** Opening DATA FOR ANALYSIS block **

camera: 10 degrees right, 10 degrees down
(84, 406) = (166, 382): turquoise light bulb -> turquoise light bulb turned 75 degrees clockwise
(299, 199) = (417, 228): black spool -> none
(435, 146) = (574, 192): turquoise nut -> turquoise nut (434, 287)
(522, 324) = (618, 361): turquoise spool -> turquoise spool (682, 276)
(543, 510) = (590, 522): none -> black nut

** Closing DATA FOR ANALYSIS block **
** Opening DATA FOR ANALYSIS block **

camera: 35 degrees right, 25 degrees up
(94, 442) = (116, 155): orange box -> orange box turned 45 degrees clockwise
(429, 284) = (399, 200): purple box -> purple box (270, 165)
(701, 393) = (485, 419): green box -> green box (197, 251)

** Closing DATA FOR ANALYSIS block **

*EXERCISE GOAL*: For this task, write out exactly the lines of the entries above, starting at the line with "(84, 406) = (166, 382): turquoise" and ending at the line with "(543, 510) = (590, 522): none -> black nut", both included, and no others.

*EXPECTED ANSWER*:
(84, 406) = (166, 382): turquoise light bulb -> turquoise light bulb turned 75 degrees clockwise
(299, 199) = (417, 228): black spool -> none
(435, 146) = (574, 192): turquoise nut -> turquoise nut (434, 287)
(522, 324) = (618, 361): turquoise spool -> turquoise spool (682, 276)
(543, 510) = (590, 522): none -> black nut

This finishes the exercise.